(Collected data)
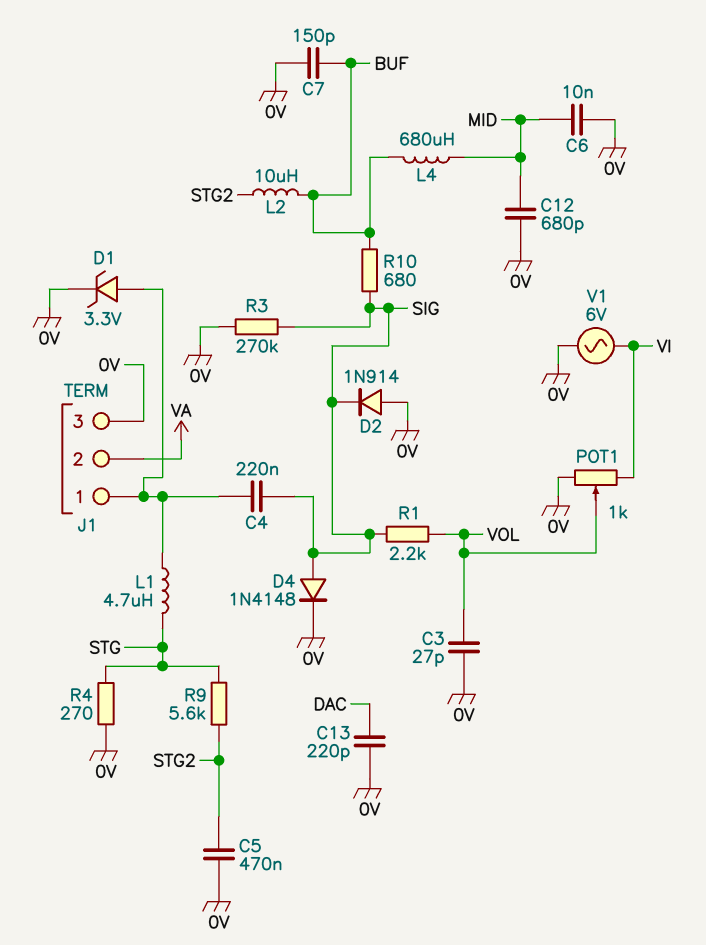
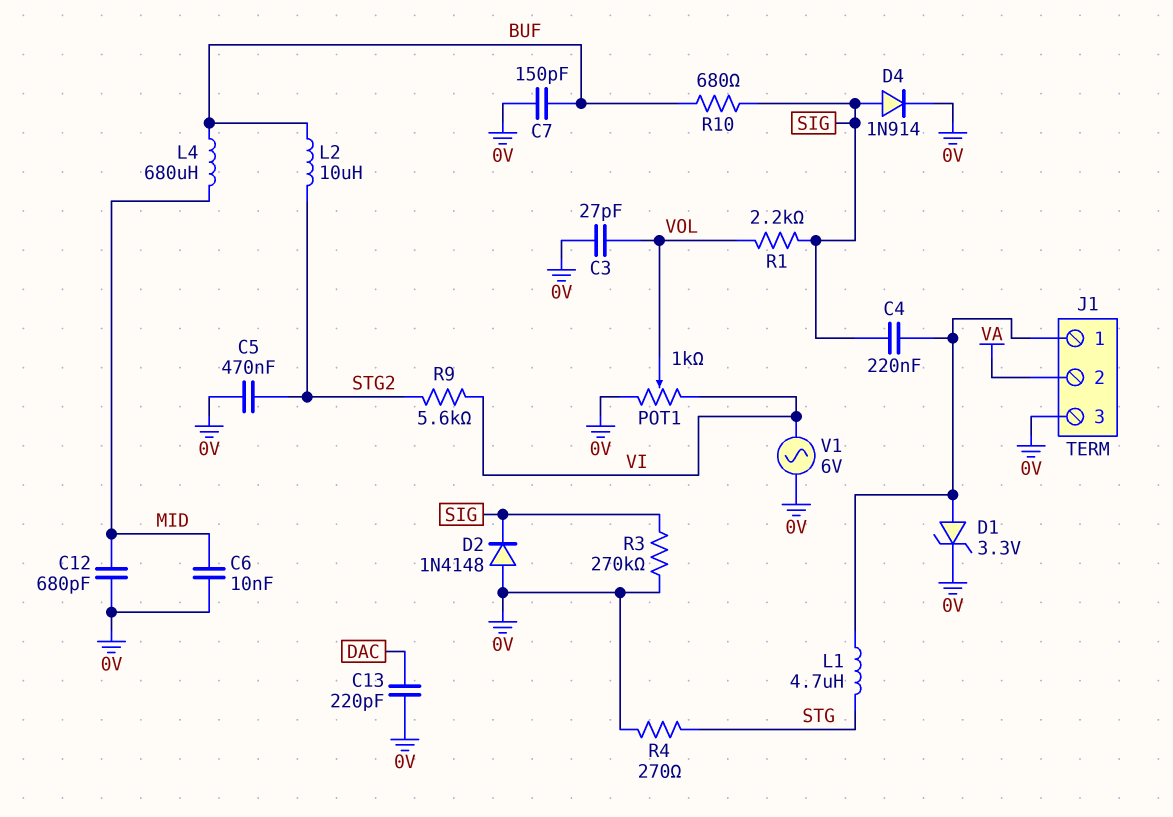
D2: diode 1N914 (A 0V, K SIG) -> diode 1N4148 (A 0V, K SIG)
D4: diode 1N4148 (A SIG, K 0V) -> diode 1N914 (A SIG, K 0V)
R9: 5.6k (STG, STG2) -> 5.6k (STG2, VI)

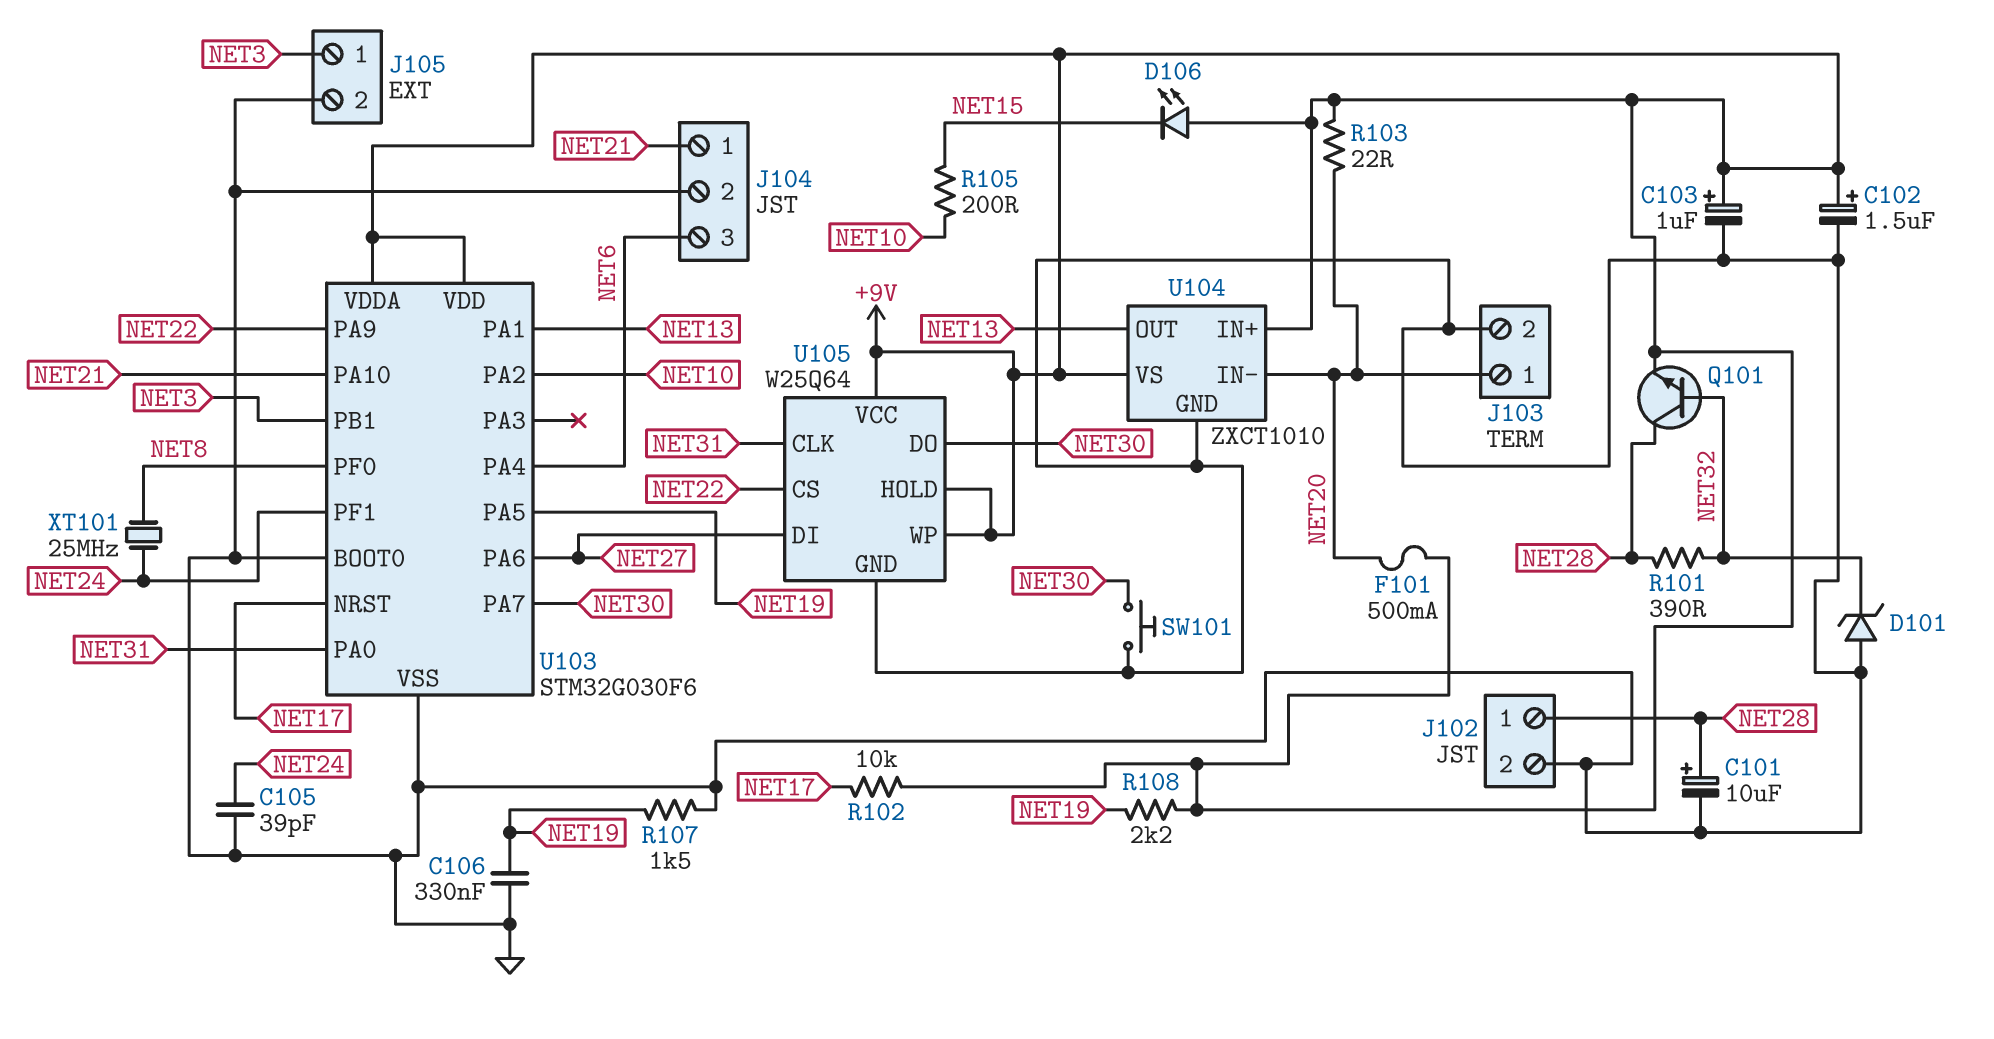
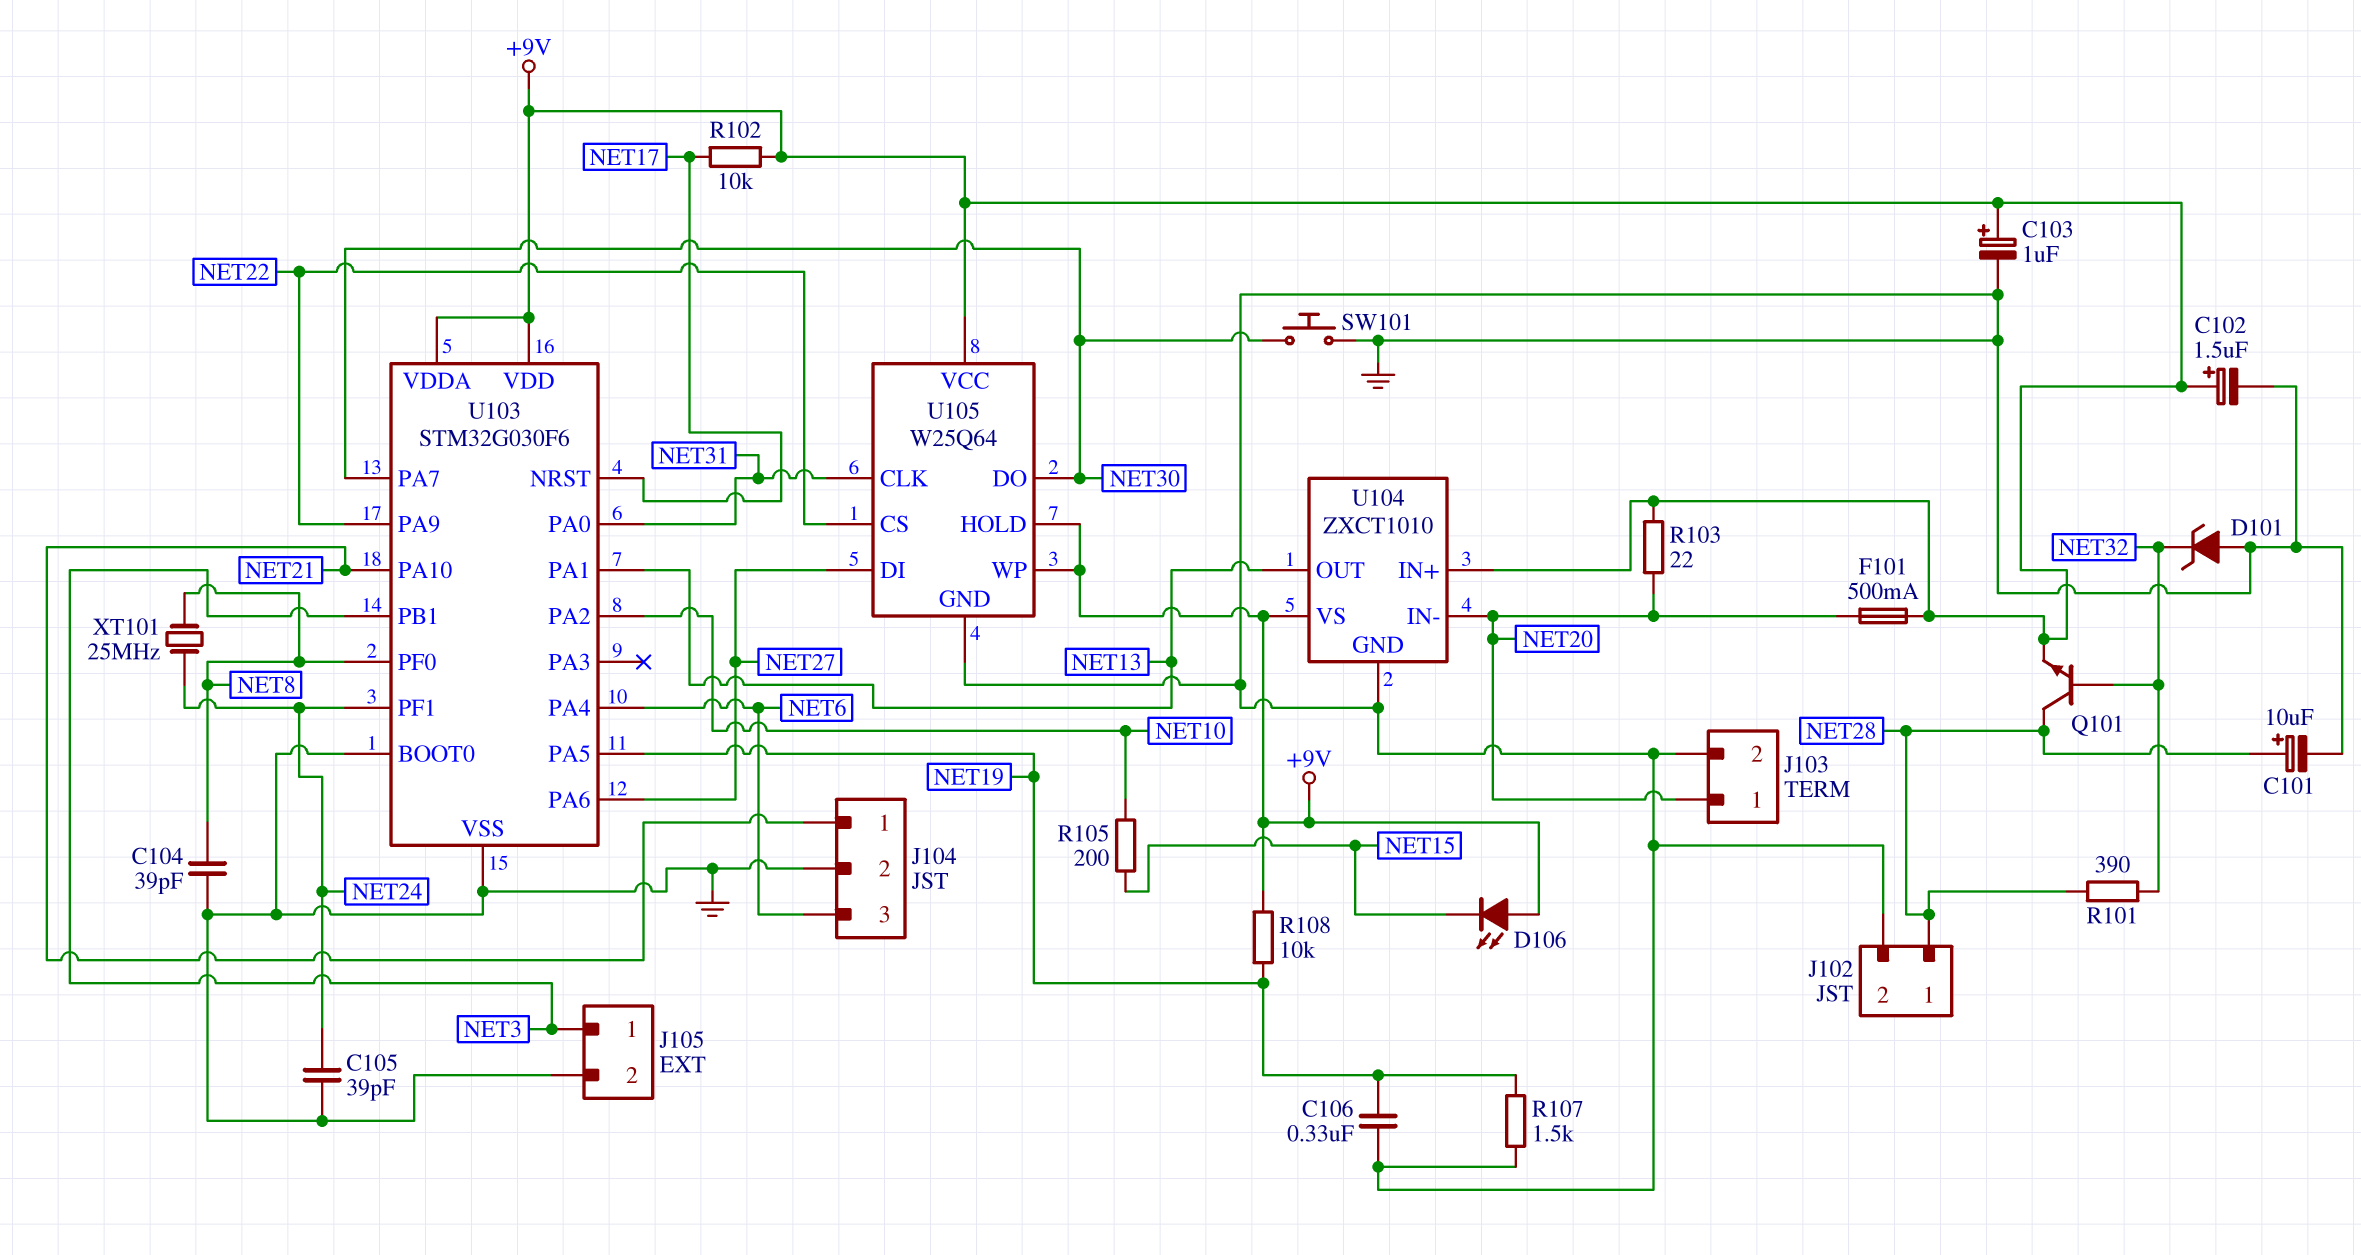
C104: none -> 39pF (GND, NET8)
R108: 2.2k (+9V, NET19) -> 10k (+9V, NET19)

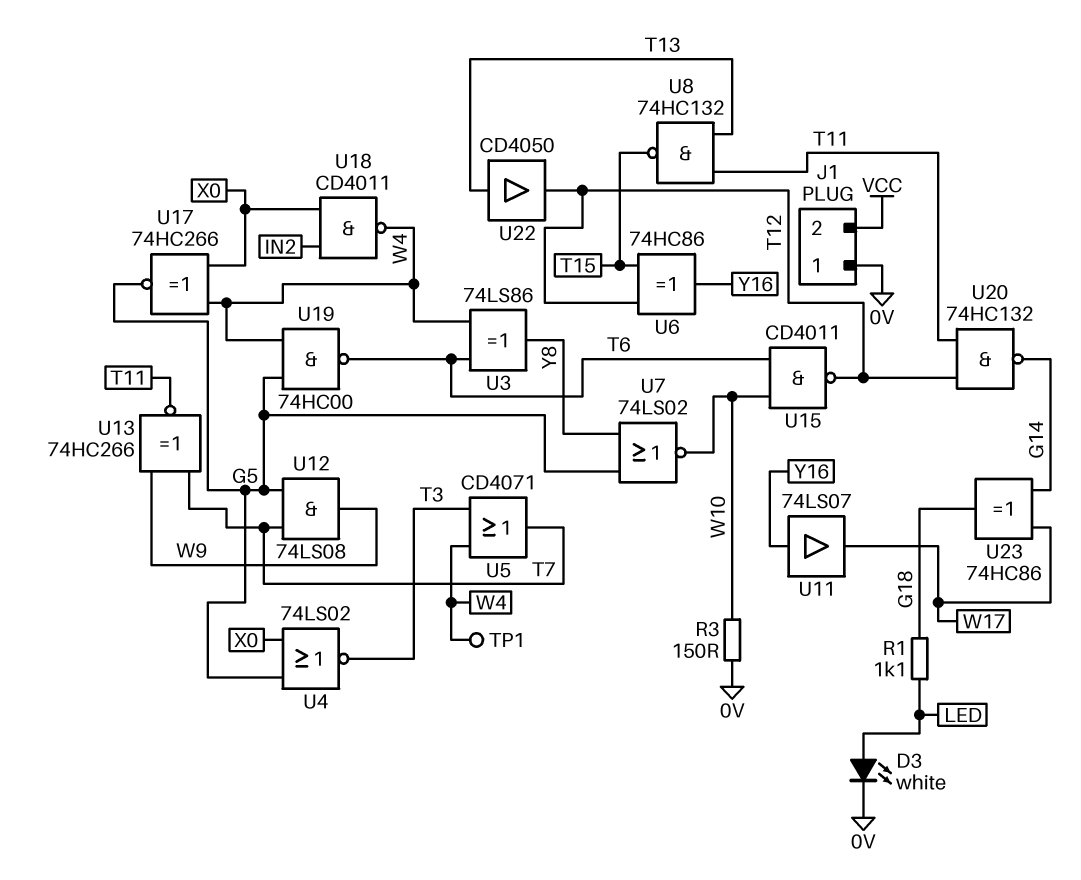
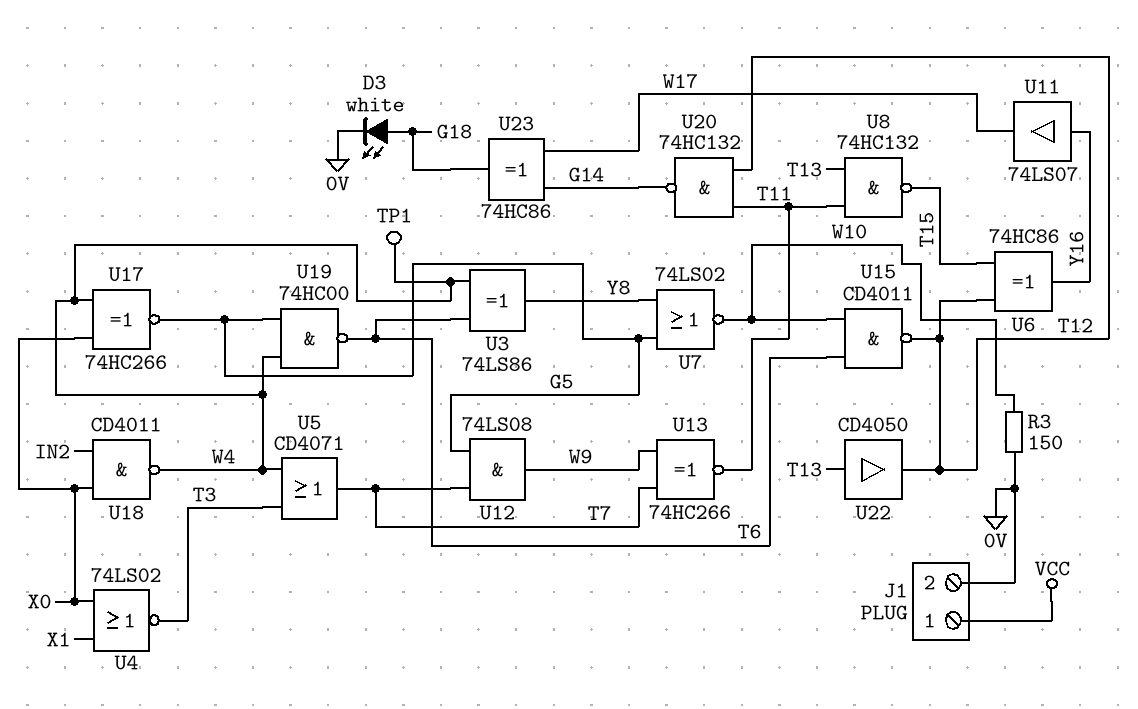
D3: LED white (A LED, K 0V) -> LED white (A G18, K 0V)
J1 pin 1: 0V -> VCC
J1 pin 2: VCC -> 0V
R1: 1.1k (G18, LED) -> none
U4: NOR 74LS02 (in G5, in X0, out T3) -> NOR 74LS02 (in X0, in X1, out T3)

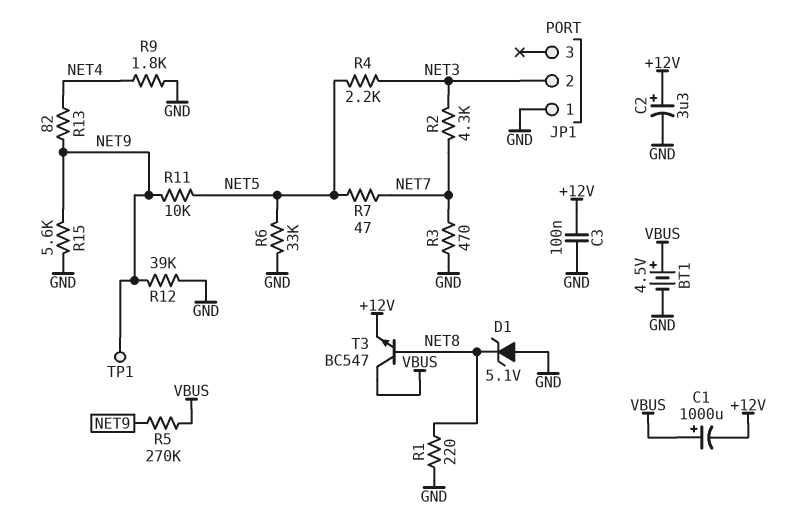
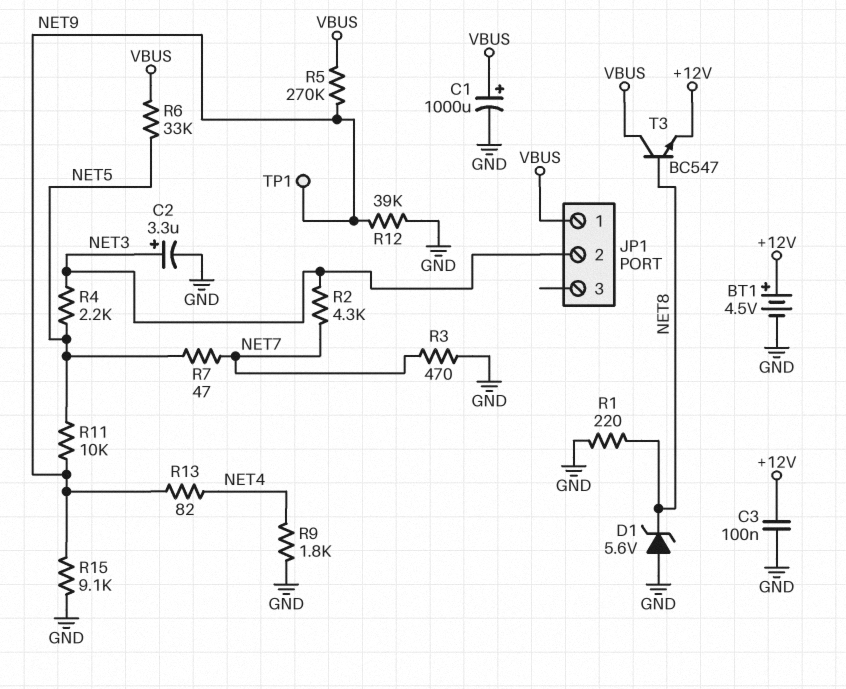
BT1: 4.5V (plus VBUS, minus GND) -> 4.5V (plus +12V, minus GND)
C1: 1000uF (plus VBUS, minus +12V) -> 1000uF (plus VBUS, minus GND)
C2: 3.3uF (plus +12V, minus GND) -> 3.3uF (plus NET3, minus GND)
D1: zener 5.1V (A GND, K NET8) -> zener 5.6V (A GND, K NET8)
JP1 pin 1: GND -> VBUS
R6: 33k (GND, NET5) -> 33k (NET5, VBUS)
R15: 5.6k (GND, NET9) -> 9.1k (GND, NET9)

(Instructions for the task) Among the entries above, how many lines contain the string "diode"? Write the number alone.

(Answer to this problem) 2